» **DATASET CONTENT**
····················
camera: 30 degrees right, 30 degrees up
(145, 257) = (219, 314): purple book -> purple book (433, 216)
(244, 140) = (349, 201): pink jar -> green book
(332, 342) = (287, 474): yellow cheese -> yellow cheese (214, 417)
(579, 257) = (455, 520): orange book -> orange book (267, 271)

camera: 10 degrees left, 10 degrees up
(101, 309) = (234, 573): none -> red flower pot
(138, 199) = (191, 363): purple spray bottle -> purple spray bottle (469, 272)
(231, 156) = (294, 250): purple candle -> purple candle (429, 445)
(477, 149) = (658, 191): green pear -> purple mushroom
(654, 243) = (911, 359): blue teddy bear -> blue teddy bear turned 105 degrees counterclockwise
····················
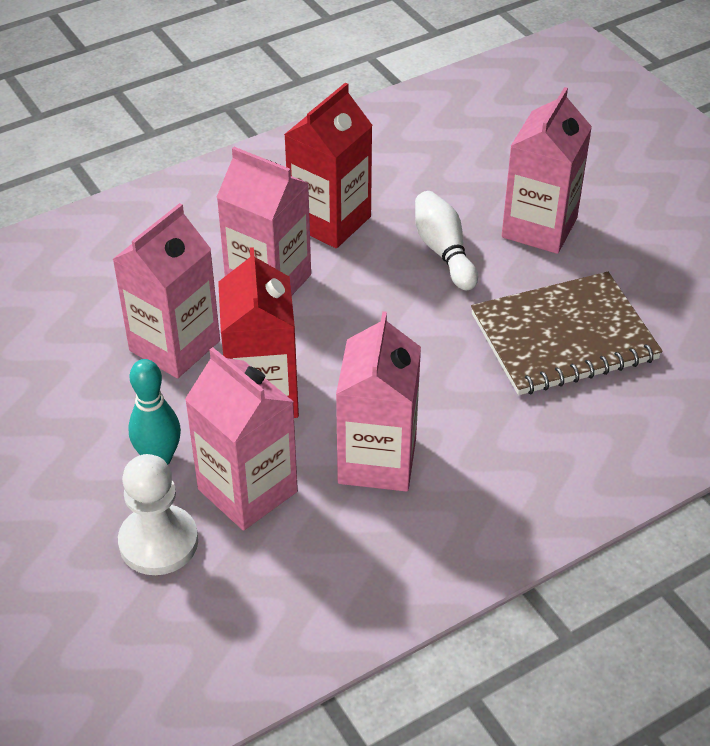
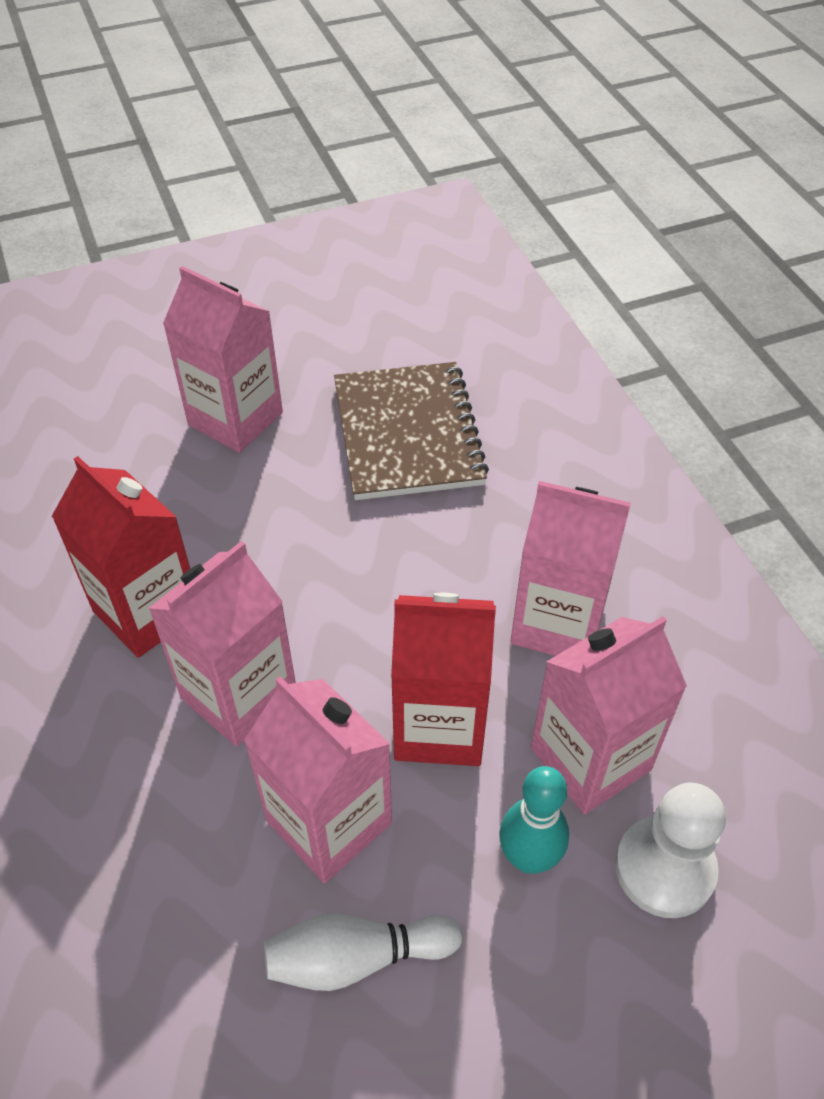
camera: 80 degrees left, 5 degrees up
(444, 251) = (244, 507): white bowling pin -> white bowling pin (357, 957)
····················
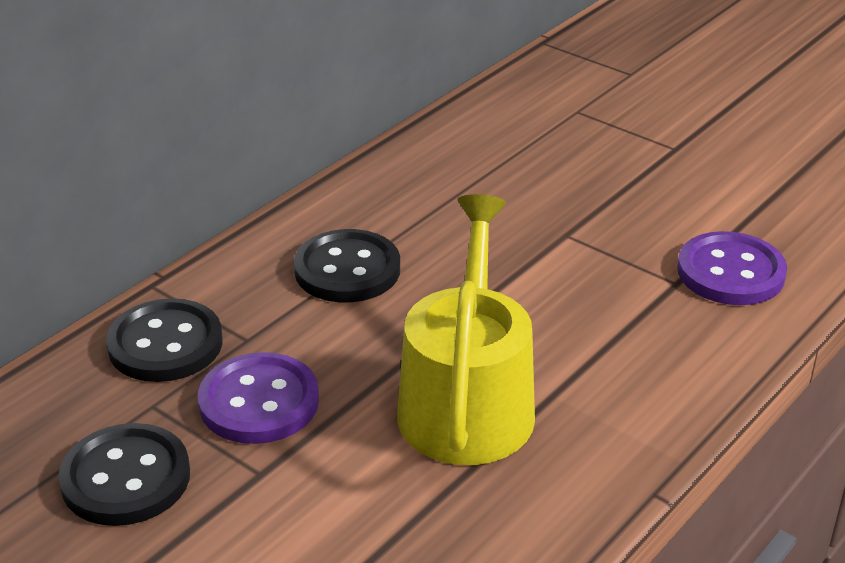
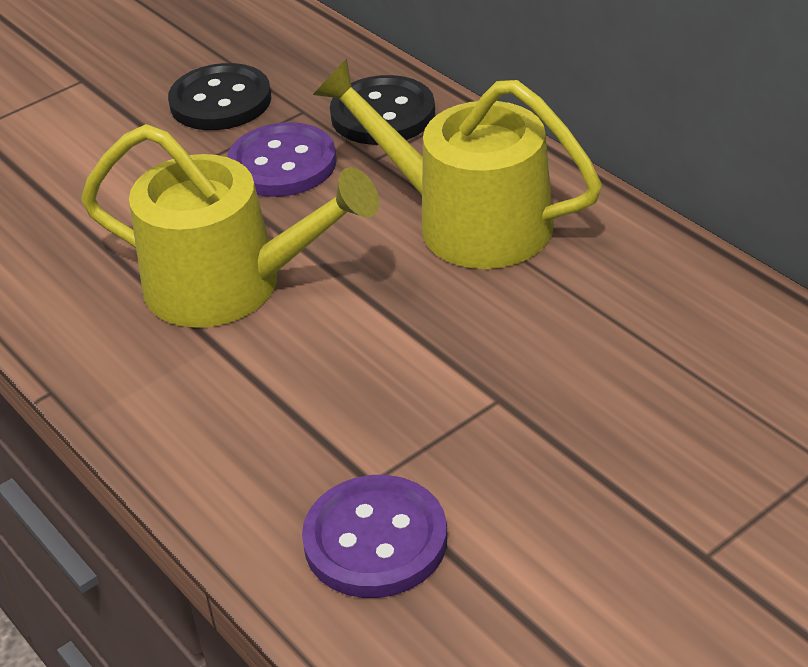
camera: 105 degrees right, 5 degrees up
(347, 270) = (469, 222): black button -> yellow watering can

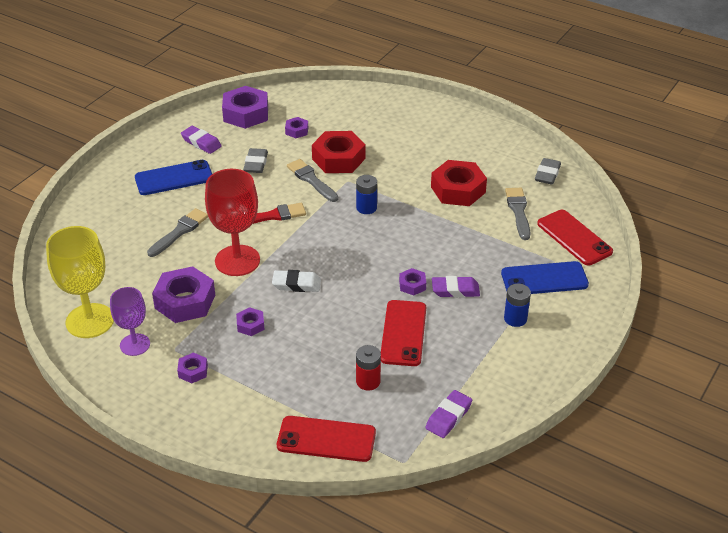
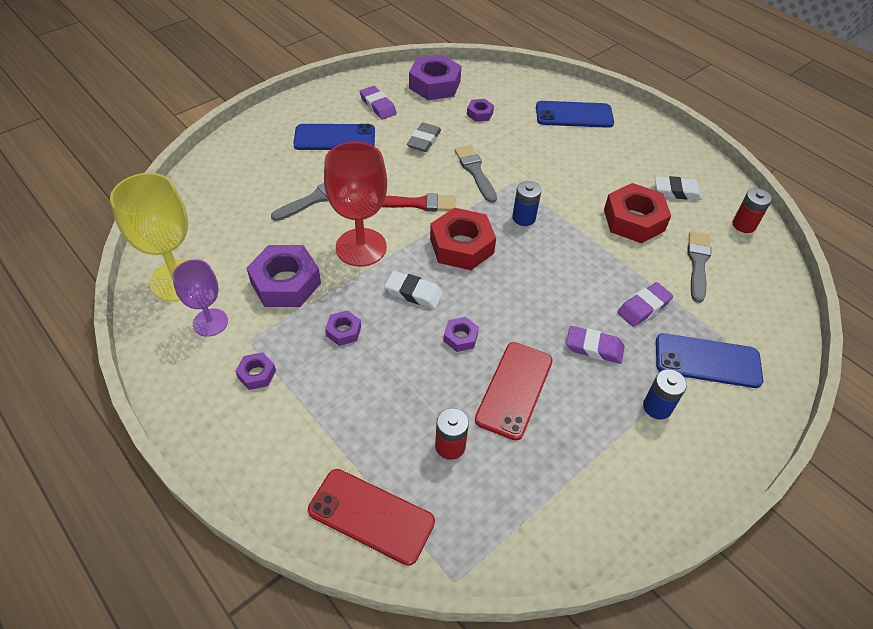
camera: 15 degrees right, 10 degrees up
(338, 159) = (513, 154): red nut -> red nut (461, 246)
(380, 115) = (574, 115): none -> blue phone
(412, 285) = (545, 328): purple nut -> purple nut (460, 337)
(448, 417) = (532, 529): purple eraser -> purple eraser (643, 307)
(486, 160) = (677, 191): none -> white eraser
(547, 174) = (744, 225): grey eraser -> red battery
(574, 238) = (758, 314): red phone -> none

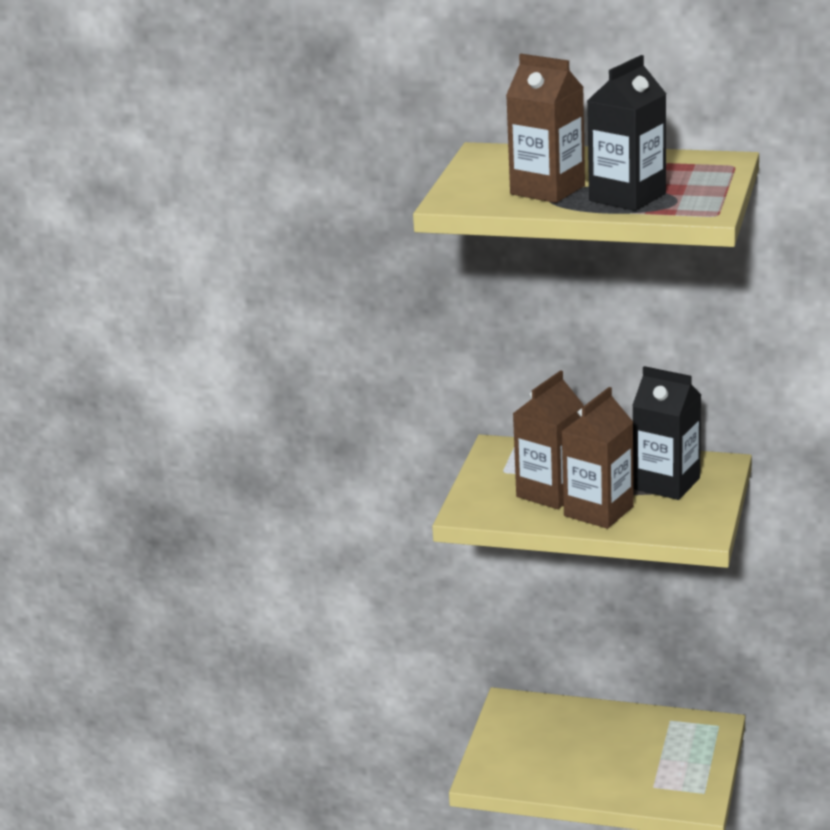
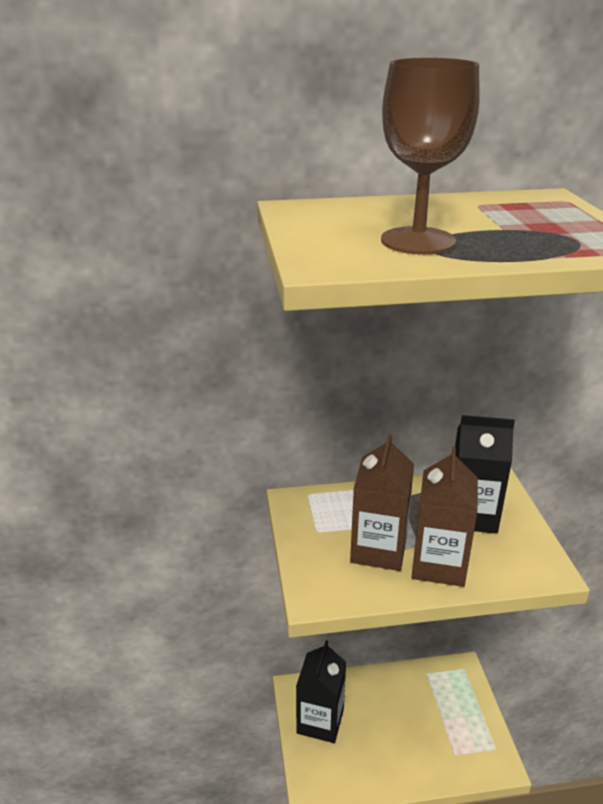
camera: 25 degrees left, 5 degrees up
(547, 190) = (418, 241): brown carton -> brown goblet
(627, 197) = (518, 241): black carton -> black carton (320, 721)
····················
» **EXERCISE DIRECTIONS**
In the listing above, locate the line containing "(231, 156) = (294, 250): purple" and the line containing "(654, 243) = (911, 359): blue", then transcribe both and every line between them verbatim.

» **REPLY TO THE EXERCISE**
(231, 156) = (294, 250): purple candle -> purple candle (429, 445)
(477, 149) = (658, 191): green pear -> purple mushroom
(654, 243) = (911, 359): blue teddy bear -> blue teddy bear turned 105 degrees counterclockwise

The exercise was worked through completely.